### [Exercise aim]
Copy out the lines below word for word, leaving out the pictures.

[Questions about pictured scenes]
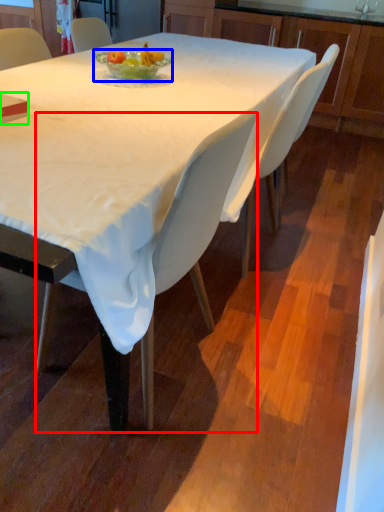
Question: Considering the real-world distances, which object is farthest from chair (highlighted by a red box)? bowl (highlighted by a blue box) or book (highlighted by a green box)?

Choices:
 (A) bowl
 (B) book

Answer: (A)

### [Solution to the exercise]
Question: Considering the real-world distances, which object is farthest from chair (highlighted by a red box)? bowl (highlighted by a blue box) or book (highlighted by a green box)?

Choices:
 (A) bowl
 (B) book

Answer: (A)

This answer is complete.